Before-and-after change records
== Segment start ==

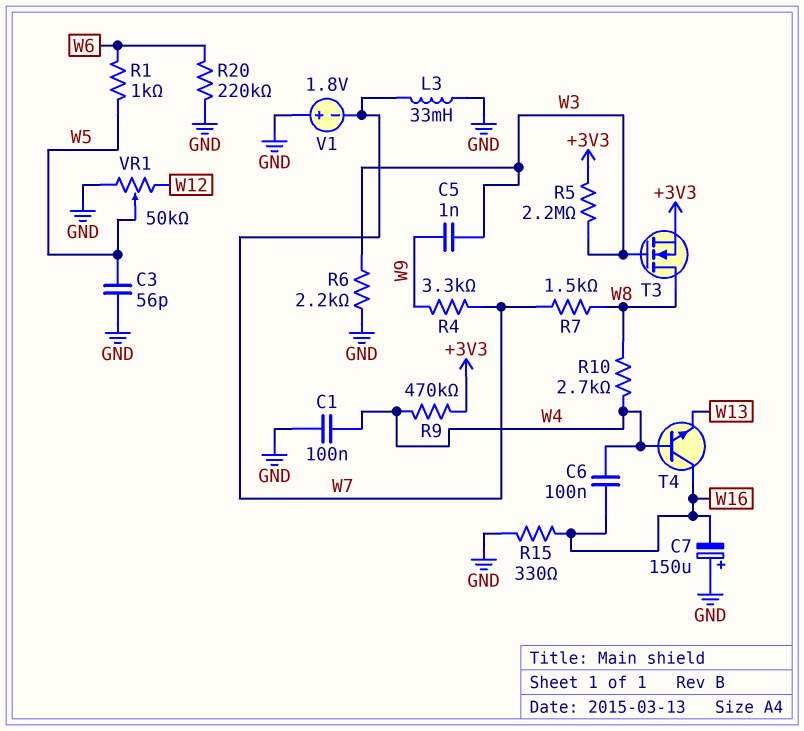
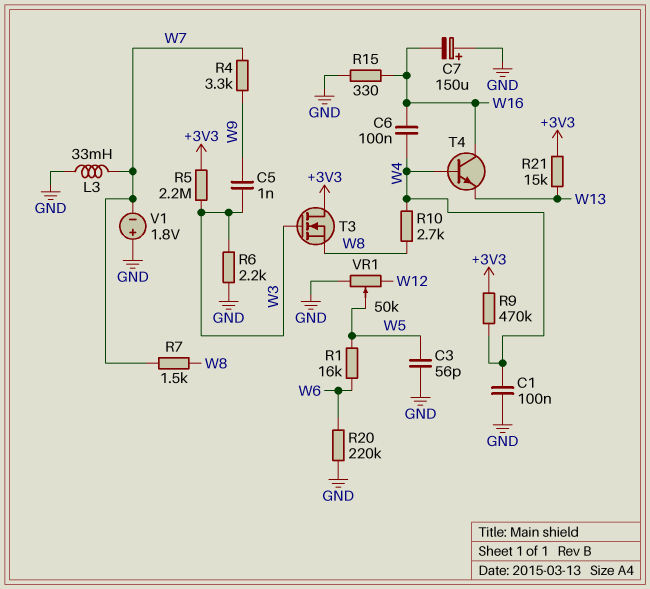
R1: 1k (W5, W6) -> 16k (W5, W6)
R21: none -> 15k (+3V3, W13)
T3: NMOS (G W3, D W8, S +3V3) -> NMOS (G W3, D +3V3, S W8)

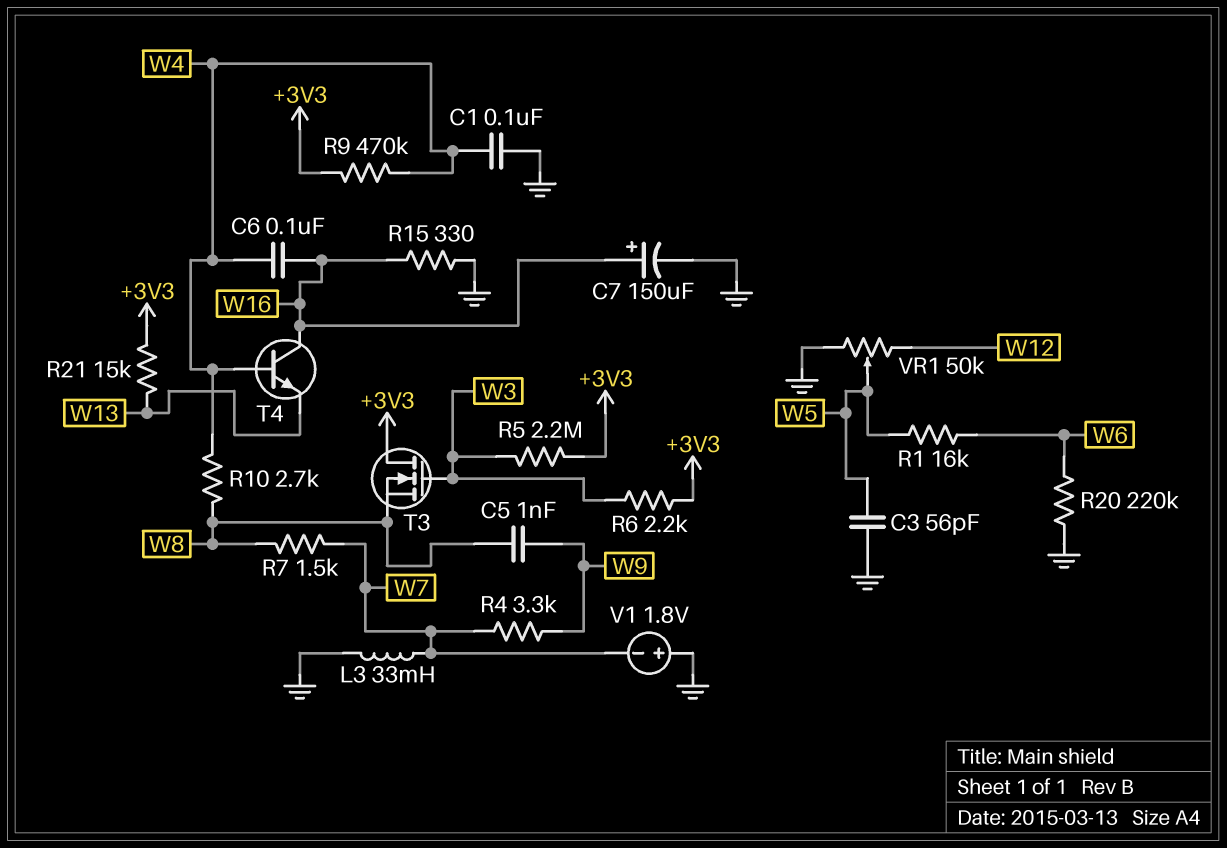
C5: 1nF (W3, W9) -> 1nF (W8, W9)
C7: 150uF (plus GND, minus W16) -> 150uF (plus W16, minus GND)
R6: 2.2k (GND, W3) -> 2.2k (+3V3, W3)

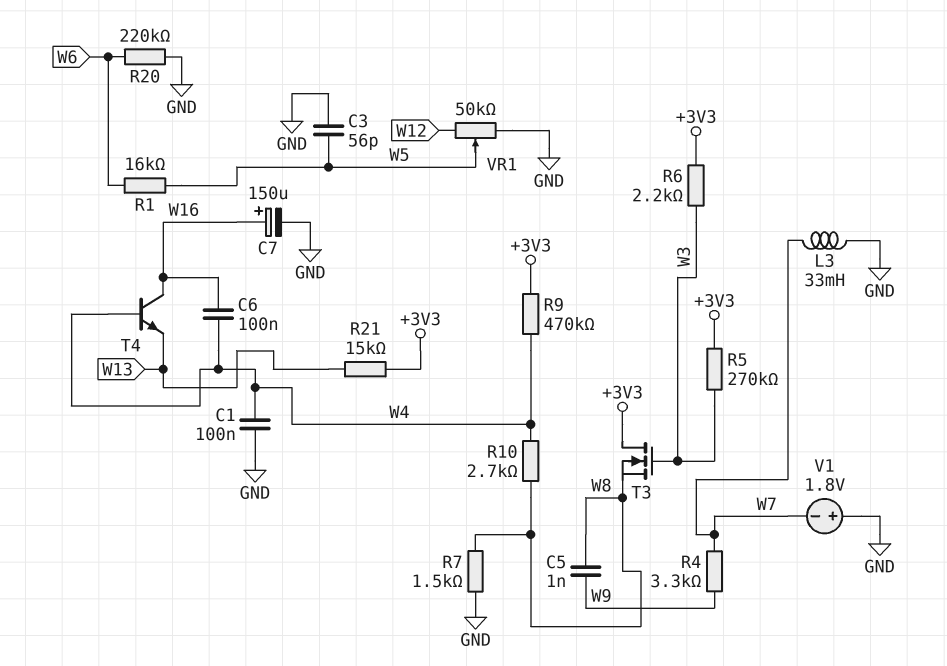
R5: 2.2M (+3V3, W3) -> 270k (+3V3, W3)
R7: 1.5k (W7, W8) -> 1.5k (GND, W8)
R15: 330 (GND, W16) -> none

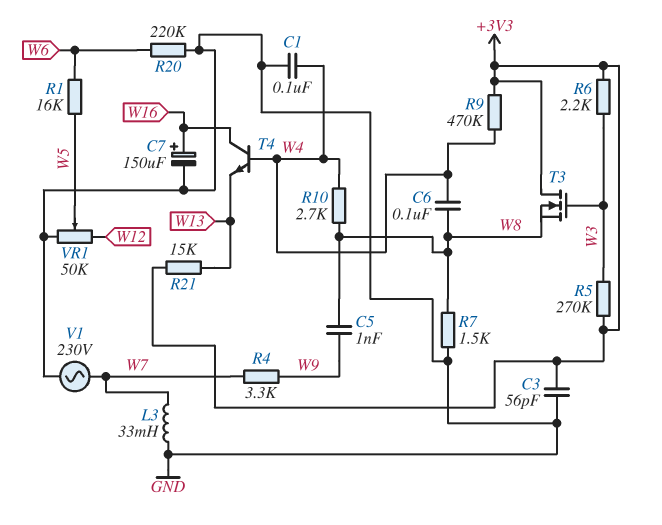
C3: 56pF (GND, W5) -> 56pF (+3V3, GND)
C6: 100nF (W4, W16) -> 100nF (W4, W8)
V1: 1.8V (plus GND, minus W7) -> AC 230V (GND, W7)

== Segment end ==

Problem requirements: Copy every line above in which the string "plus" shows up.

Task solution:
C7: 150uF (plus GND, minus W16) -> 150uF (plus W16, minus GND)
V1: 1.8V (plus GND, minus W7) -> AC 230V (GND, W7)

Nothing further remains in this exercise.